• Instructions to follow: In the material below, how many lines include the string "degrees"? Answer with the number and nothing else.

[[ Material shown, beginning ]]

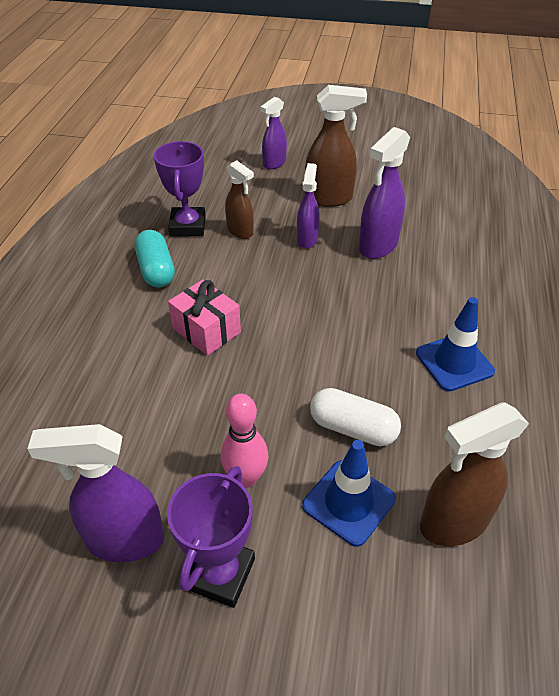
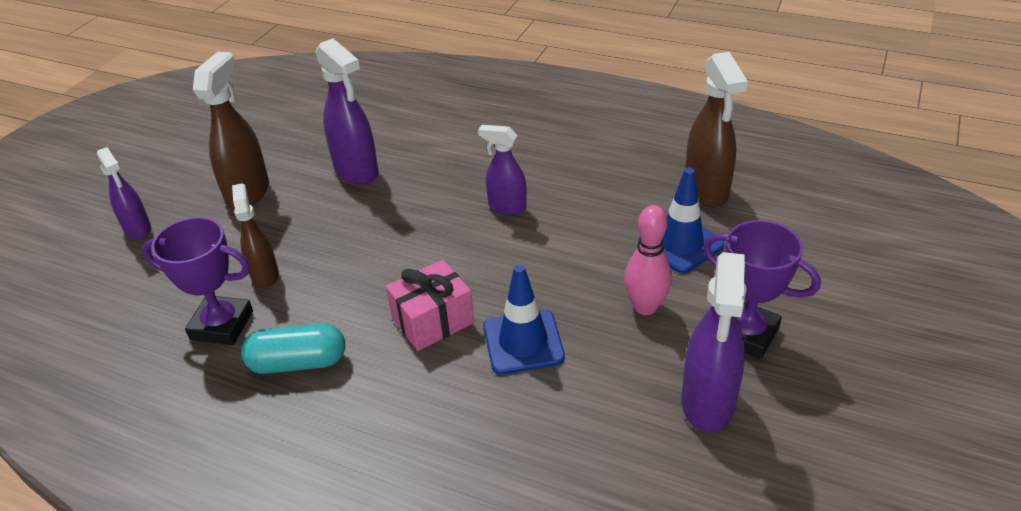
camera: 75 degrees left, 5 degrees down
(240, 231) = (265, 275): brown spray bottle -> brown spray bottle turned 75 degrees counterclockwise
(307, 239) = (314, 220): purple spray bottle -> purple spray bottle (506, 207)
(353, 428) = (601, 229): white capsule -> none
(454, 362) = (540, 155): blue traffic cone -> blue traffic cone (523, 342)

[[ Material shown, end ]]

• Output of the exercise: 2